How to complete this task: Having located the line with "cobalt peaked cap", print it and each remaining line exactly, stopping at the end of the material and omitting pictures.

Dataset extract:

--

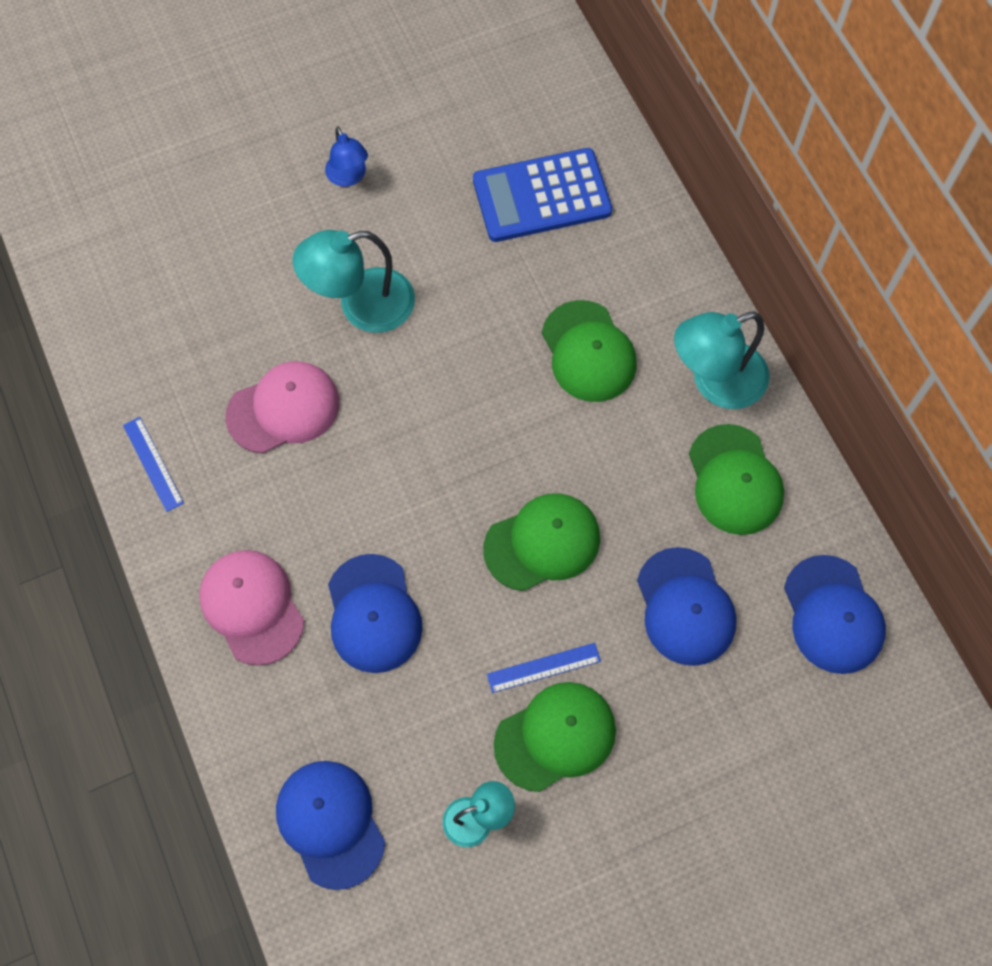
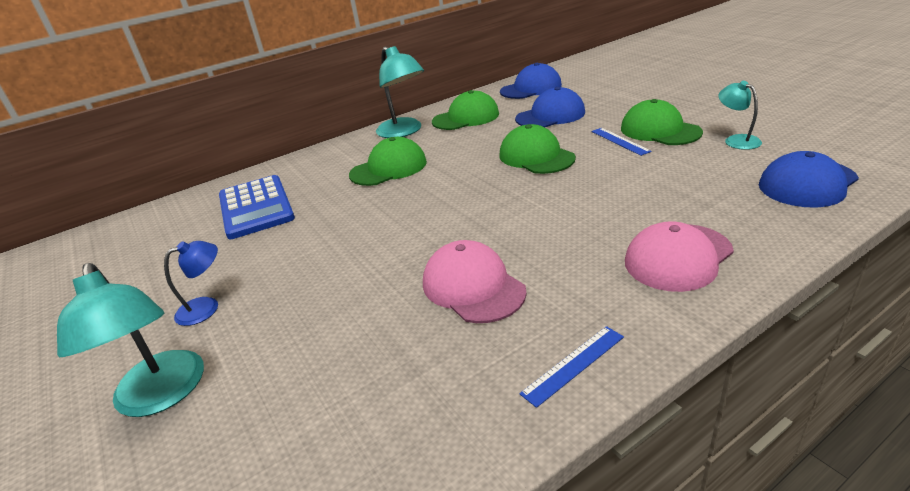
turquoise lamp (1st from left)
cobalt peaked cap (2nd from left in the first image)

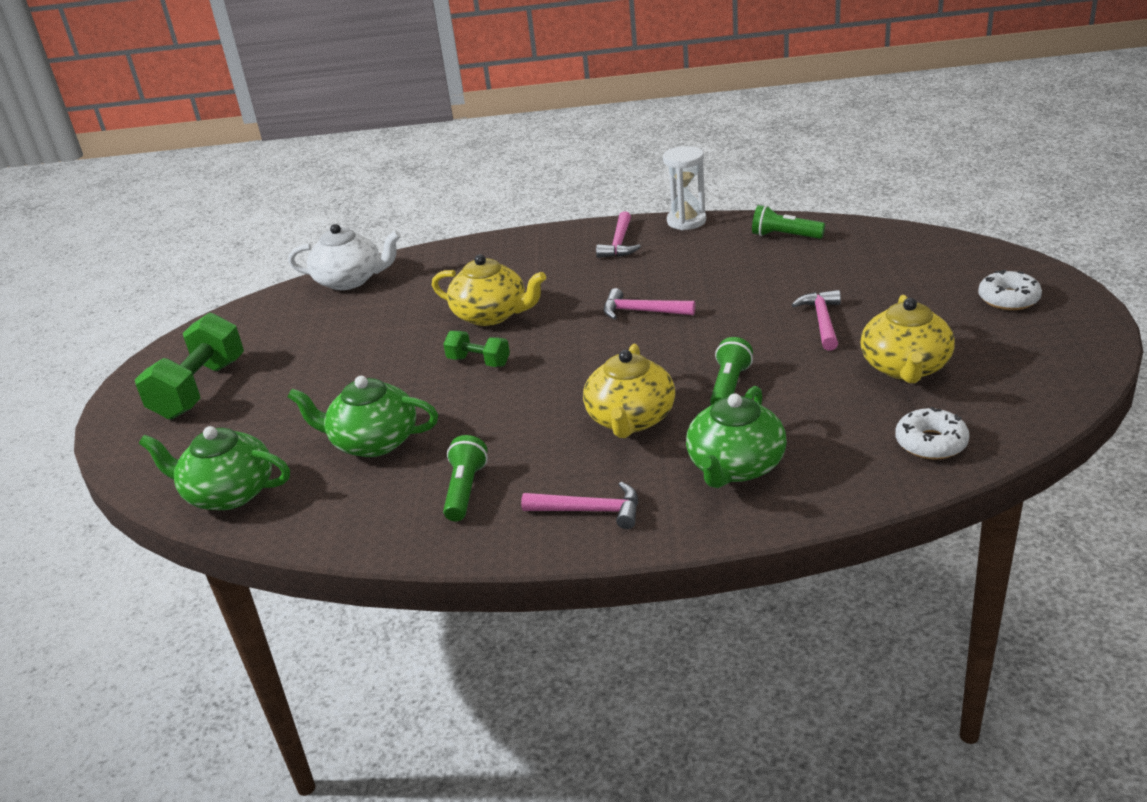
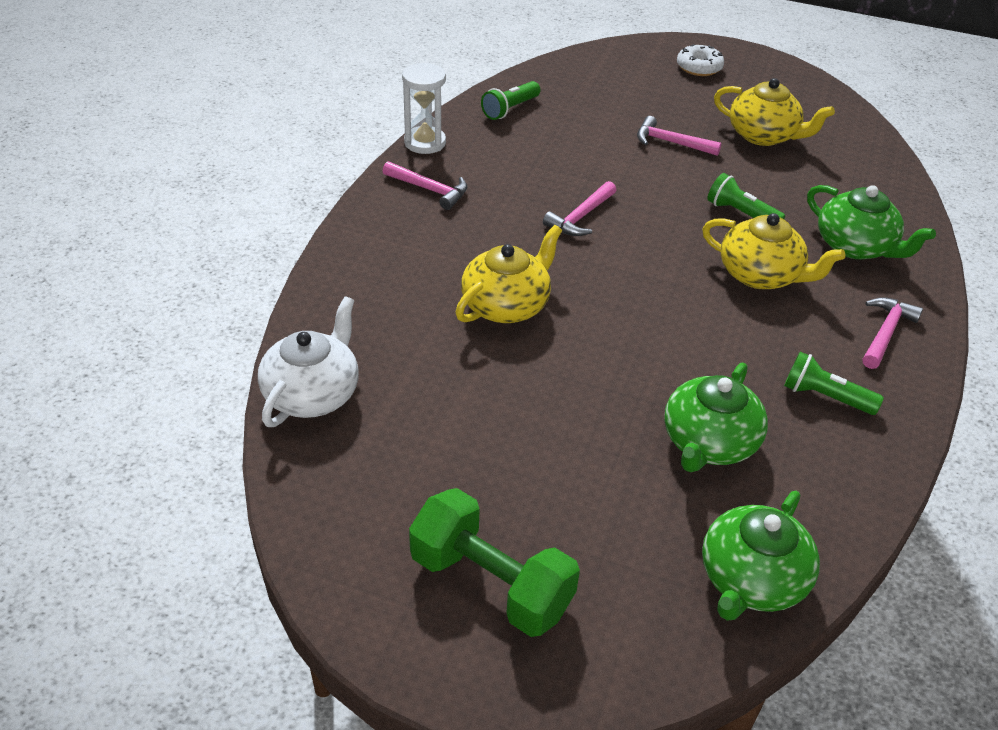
green dumbbell (2nd from left in the first image)
snow-white doughnut (1st from left in the first image)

--

Exercise answer:
cobalt peaked cap (2nd from left in the first image)

green dumbbell (2nd from left in the first image)
snow-white doughnut (1st from left in the first image)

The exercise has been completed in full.